* [Prompt]
Go through the records below and copy out every line holding "degrees".

* [Extracted records]
☆ ☆ ☆
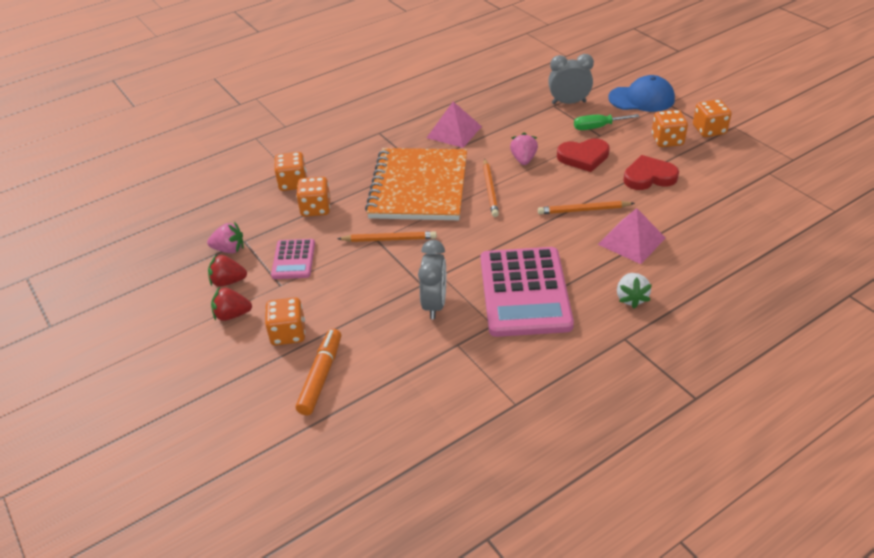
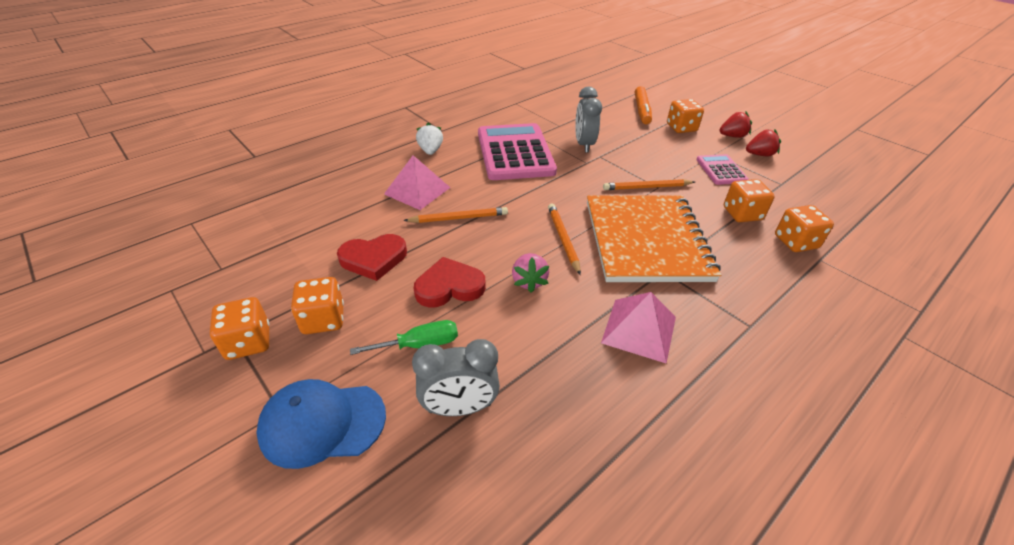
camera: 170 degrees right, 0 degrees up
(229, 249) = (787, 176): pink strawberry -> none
☆ ☆ ☆
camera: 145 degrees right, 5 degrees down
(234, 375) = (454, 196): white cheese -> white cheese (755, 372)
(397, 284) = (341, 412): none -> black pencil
☆ ☆ ☆
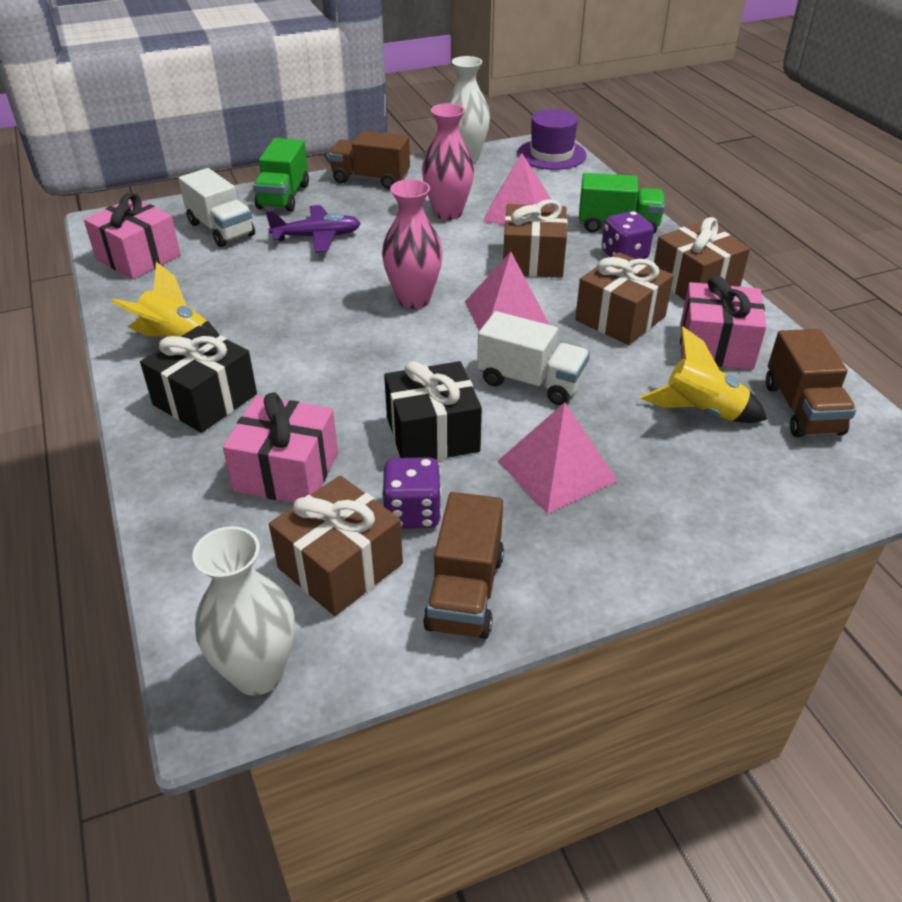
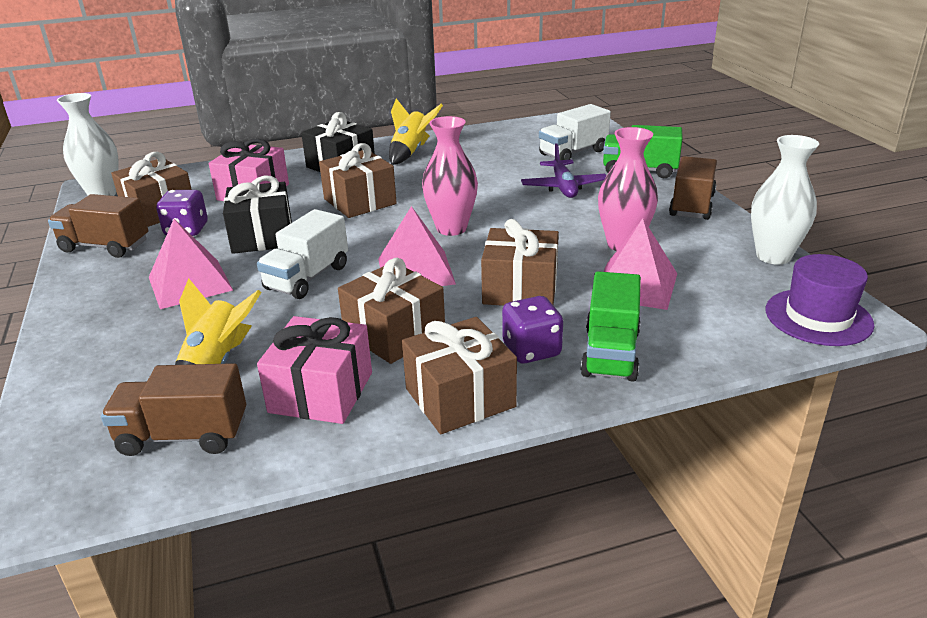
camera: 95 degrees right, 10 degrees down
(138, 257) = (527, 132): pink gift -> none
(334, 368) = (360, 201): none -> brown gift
☆ ☆ ☆
* [Result of the exercise]
camera: 170 degrees right, 0 degrees up
camera: 145 degrees right, 5 degrees down
camera: 95 degrees right, 10 degrees down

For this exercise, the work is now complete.